### [Exercise data]
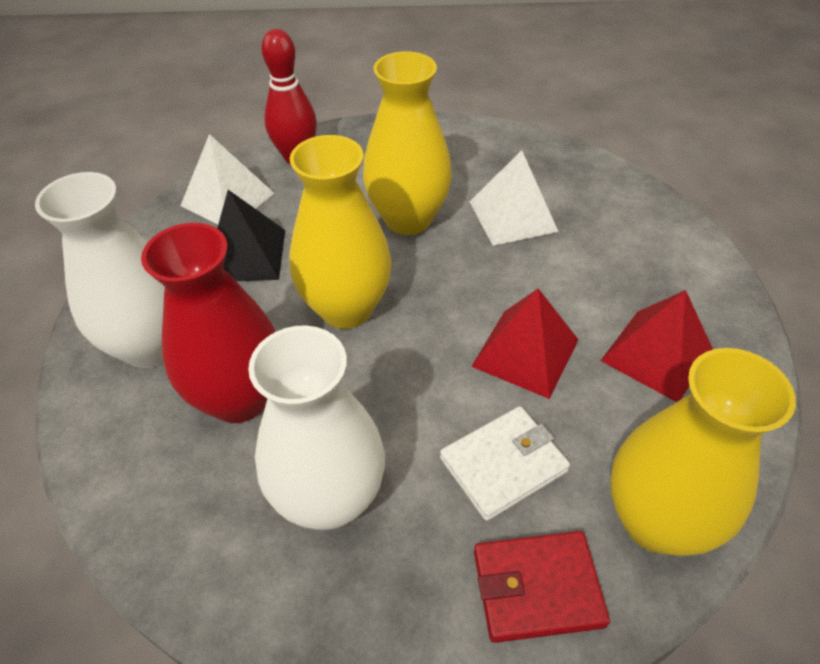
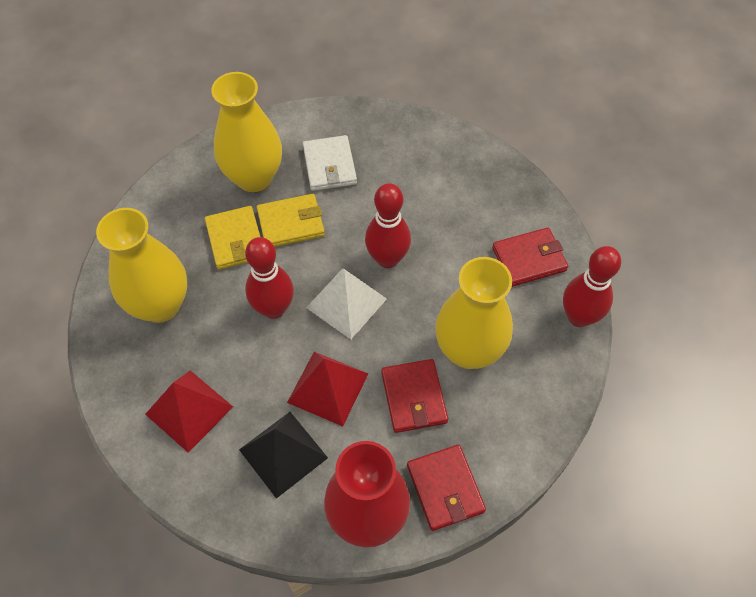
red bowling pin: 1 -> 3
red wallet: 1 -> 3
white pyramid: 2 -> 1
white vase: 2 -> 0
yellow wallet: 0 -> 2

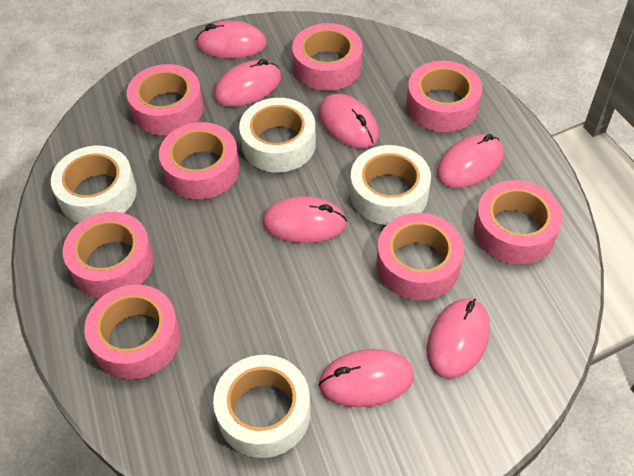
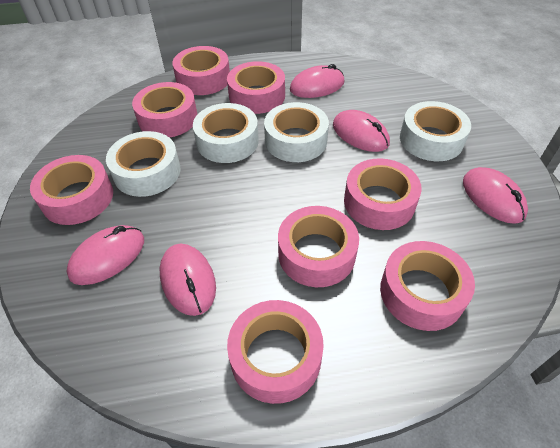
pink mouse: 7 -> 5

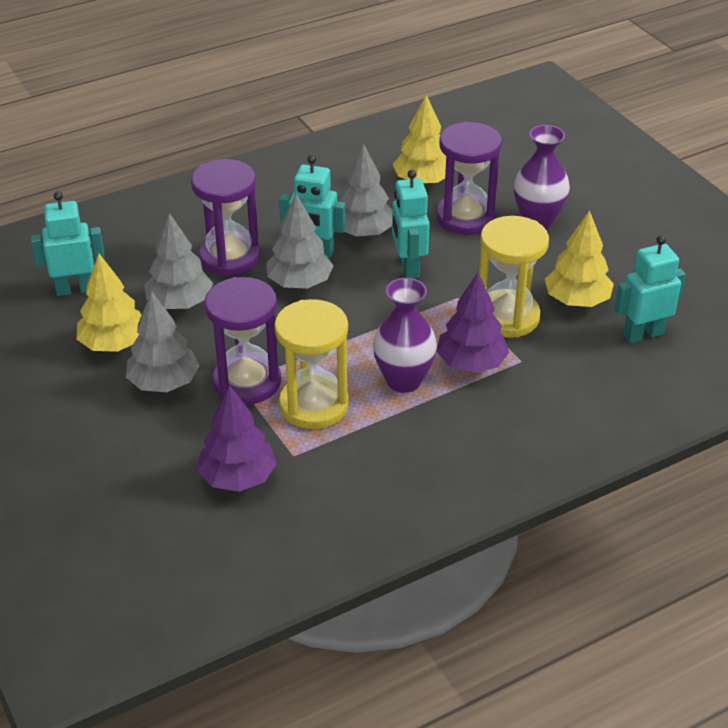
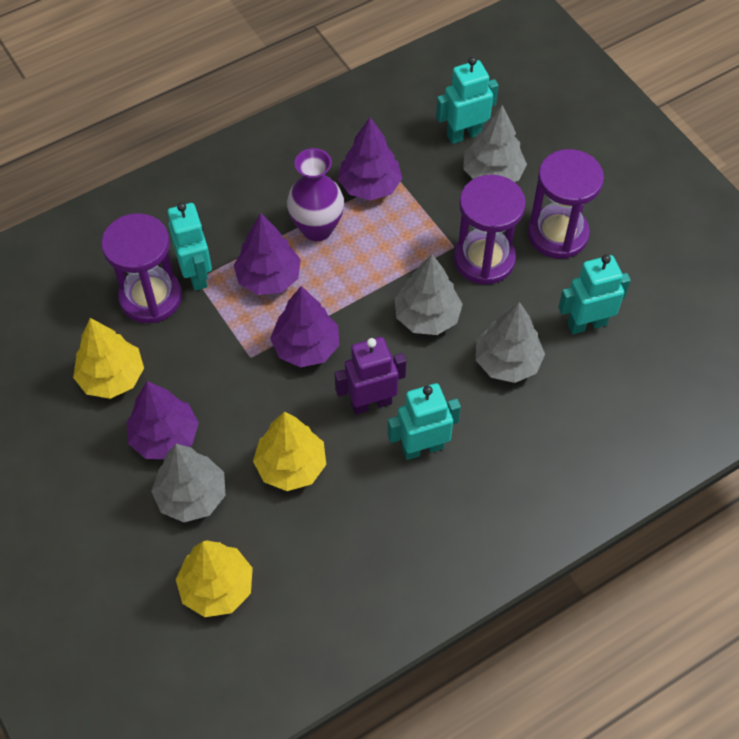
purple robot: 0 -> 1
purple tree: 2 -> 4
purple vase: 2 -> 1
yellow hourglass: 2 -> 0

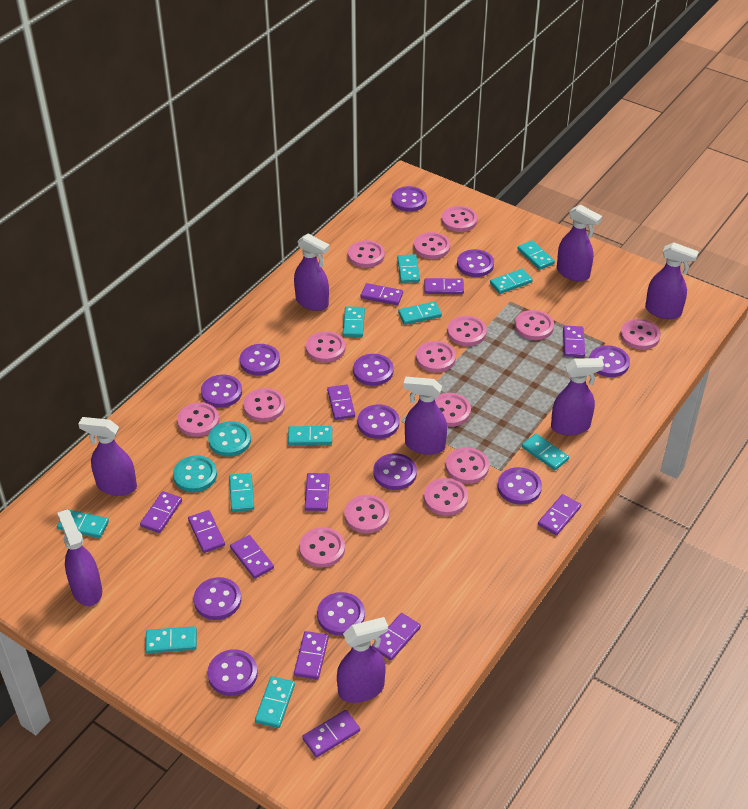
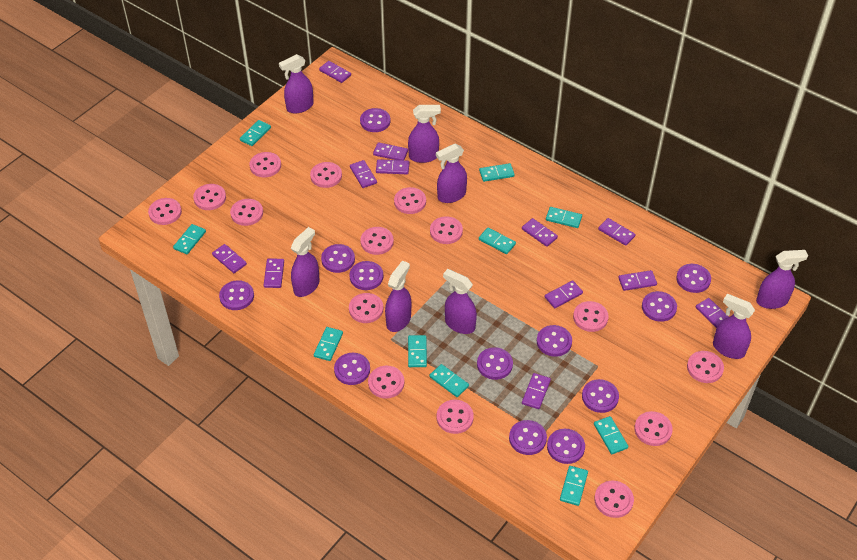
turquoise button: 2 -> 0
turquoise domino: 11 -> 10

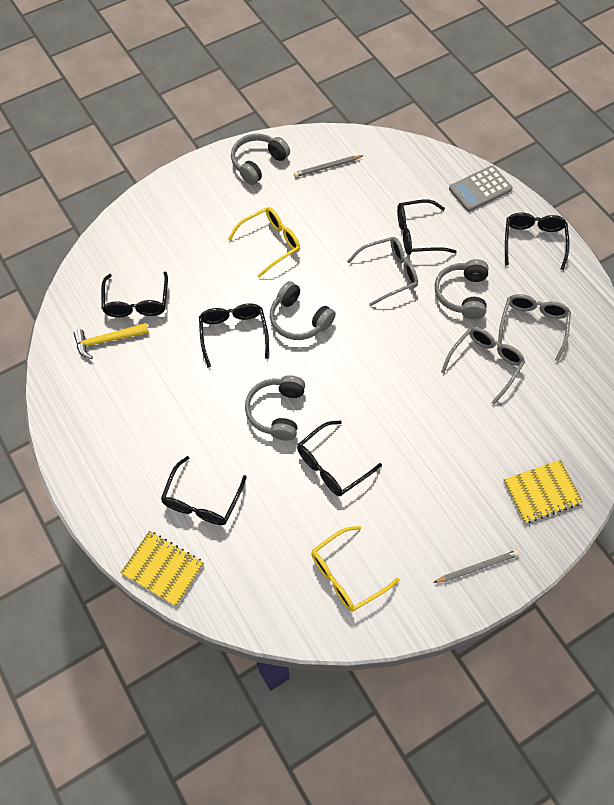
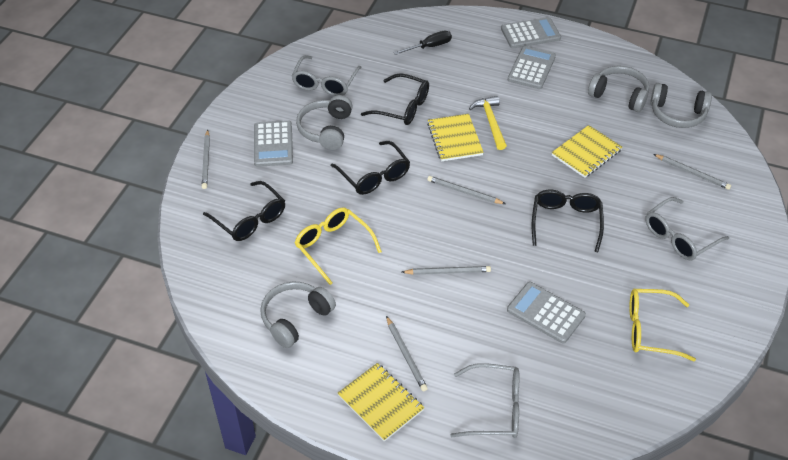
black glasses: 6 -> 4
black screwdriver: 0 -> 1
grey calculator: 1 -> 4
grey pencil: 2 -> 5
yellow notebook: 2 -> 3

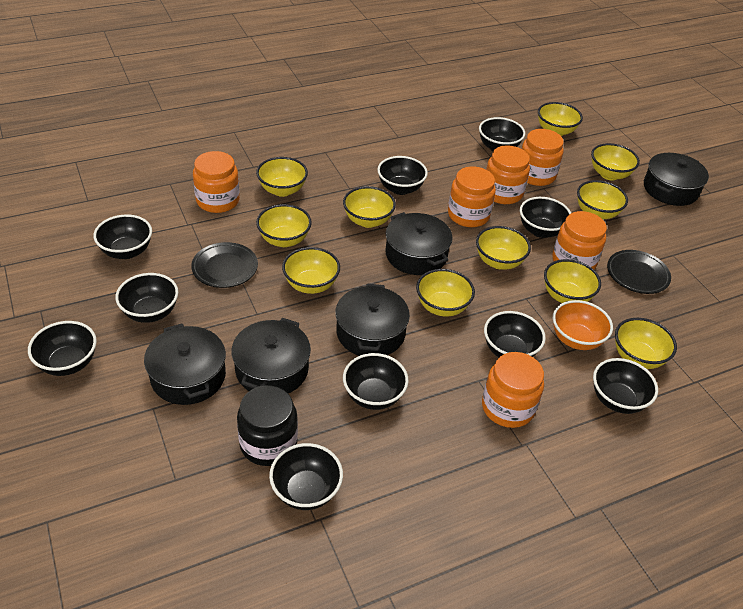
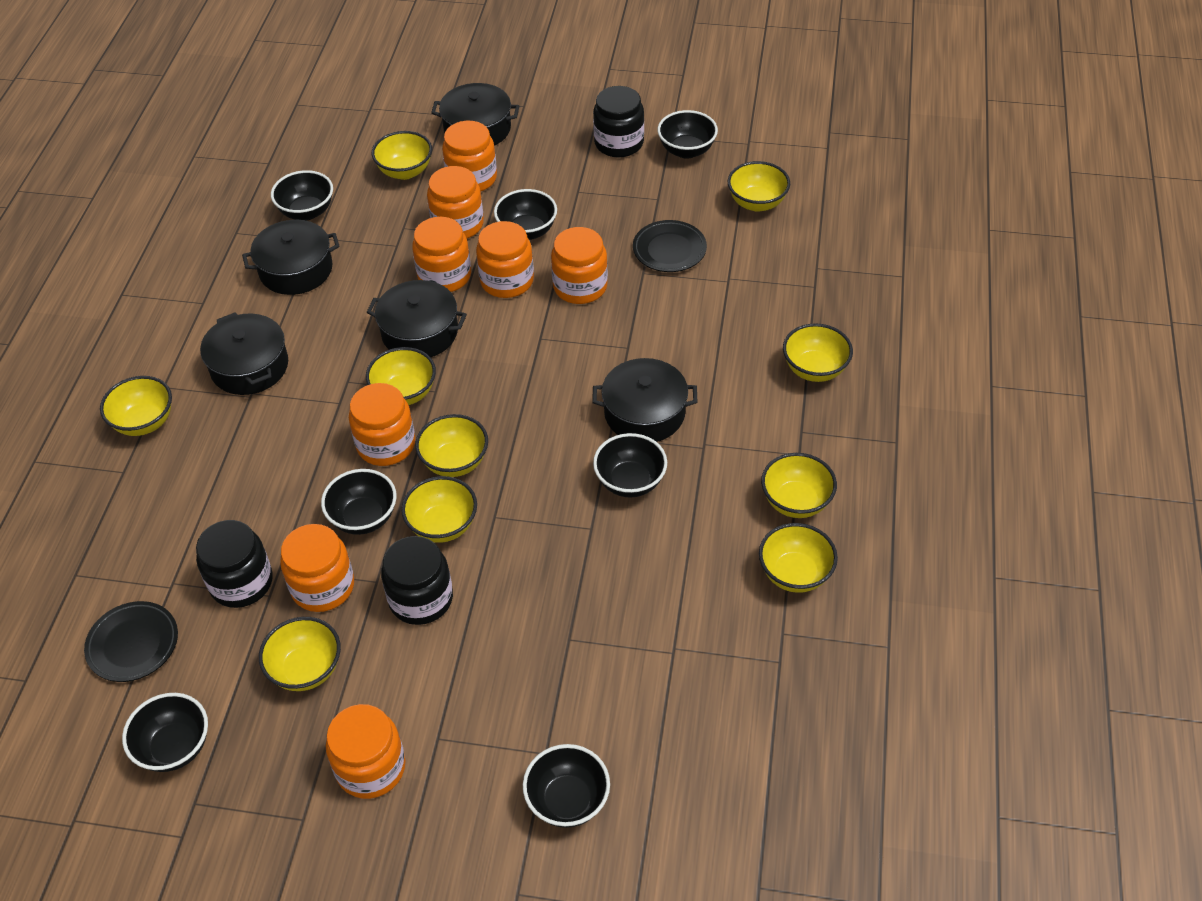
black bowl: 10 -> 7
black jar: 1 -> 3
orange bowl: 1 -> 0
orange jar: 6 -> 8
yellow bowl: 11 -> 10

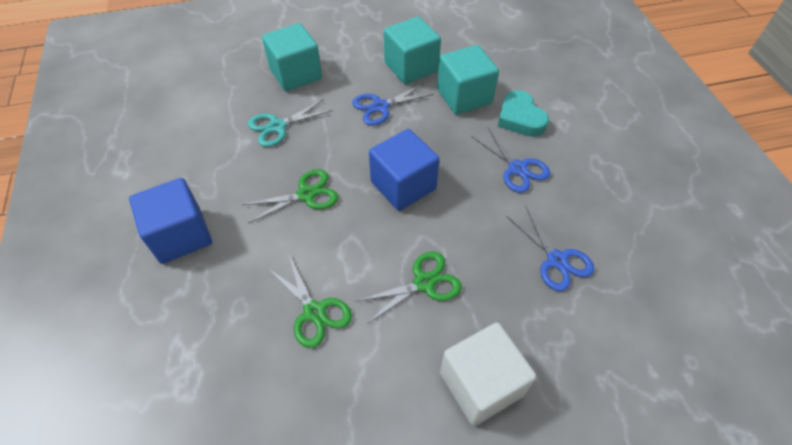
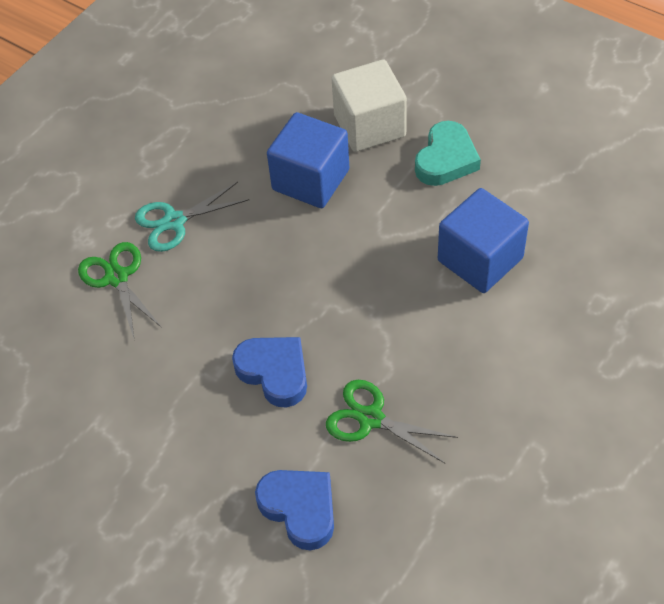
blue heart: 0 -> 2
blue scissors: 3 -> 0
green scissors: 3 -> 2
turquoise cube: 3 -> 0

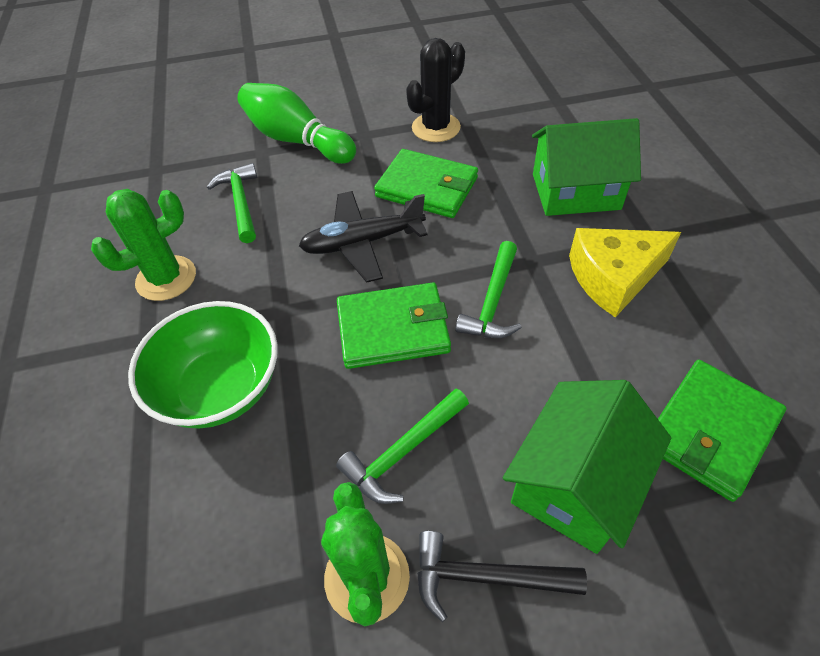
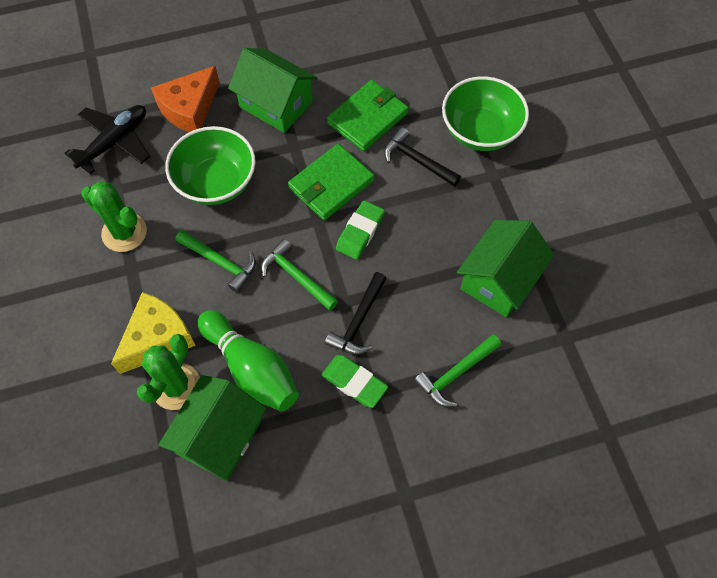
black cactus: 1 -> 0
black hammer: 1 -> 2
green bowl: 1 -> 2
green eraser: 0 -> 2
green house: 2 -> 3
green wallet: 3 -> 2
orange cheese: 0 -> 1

### [Try it]
Without the pictures, print the records in full, exactly as they appear.

### [Exercise result]
red bowling pin: 1 -> 3
red wallet: 1 -> 3
white pyramid: 2 -> 1
white vase: 2 -> 0
yellow wallet: 0 -> 2

pink mouse: 7 -> 5

purple robot: 0 -> 1
purple tree: 2 -> 4
purple vase: 2 -> 1
yellow hourglass: 2 -> 0

turquoise button: 2 -> 0
turquoise domino: 11 -> 10

black glasses: 6 -> 4
black screwdriver: 0 -> 1
grey calculator: 1 -> 4
grey pencil: 2 -> 5
yellow notebook: 2 -> 3

black bowl: 10 -> 7
black jar: 1 -> 3
orange bowl: 1 -> 0
orange jar: 6 -> 8
yellow bowl: 11 -> 10

blue heart: 0 -> 2
blue scissors: 3 -> 0
green scissors: 3 -> 2
turquoise cube: 3 -> 0

black cactus: 1 -> 0
black hammer: 1 -> 2
green bowl: 1 -> 2
green eraser: 0 -> 2
green house: 2 -> 3
green wallet: 3 -> 2
orange cheese: 0 -> 1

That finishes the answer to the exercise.